◆ Activity ◆
Below this line is a set of entries; quote exactly the lines from the line that contains "camera: 80 degrees left, 5 degrees down" to the line that contains "(855, 536) = (546, 232): brown", both lines included.

◆ Dataset entries ◆
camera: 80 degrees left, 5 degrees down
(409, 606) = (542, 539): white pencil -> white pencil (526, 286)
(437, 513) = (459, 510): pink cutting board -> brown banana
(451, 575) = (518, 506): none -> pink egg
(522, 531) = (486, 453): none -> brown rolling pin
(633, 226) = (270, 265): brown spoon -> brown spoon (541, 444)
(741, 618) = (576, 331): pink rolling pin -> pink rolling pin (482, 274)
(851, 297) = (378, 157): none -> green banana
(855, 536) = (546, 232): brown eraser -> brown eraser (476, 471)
==
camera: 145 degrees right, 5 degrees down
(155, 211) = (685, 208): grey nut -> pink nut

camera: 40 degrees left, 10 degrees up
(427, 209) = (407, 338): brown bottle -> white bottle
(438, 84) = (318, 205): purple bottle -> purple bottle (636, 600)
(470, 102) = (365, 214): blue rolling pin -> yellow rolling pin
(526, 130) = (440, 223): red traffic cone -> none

◆ Response ◆
camera: 80 degrees left, 5 degrees down
(409, 606) = (542, 539): white pencil -> white pencil (526, 286)
(437, 513) = (459, 510): pink cutting board -> brown banana
(451, 575) = (518, 506): none -> pink egg
(522, 531) = (486, 453): none -> brown rolling pin
(633, 226) = (270, 265): brown spoon -> brown spoon (541, 444)
(741, 618) = (576, 331): pink rolling pin -> pink rolling pin (482, 274)
(851, 297) = (378, 157): none -> green banana
(855, 536) = (546, 232): brown eraser -> brown eraser (476, 471)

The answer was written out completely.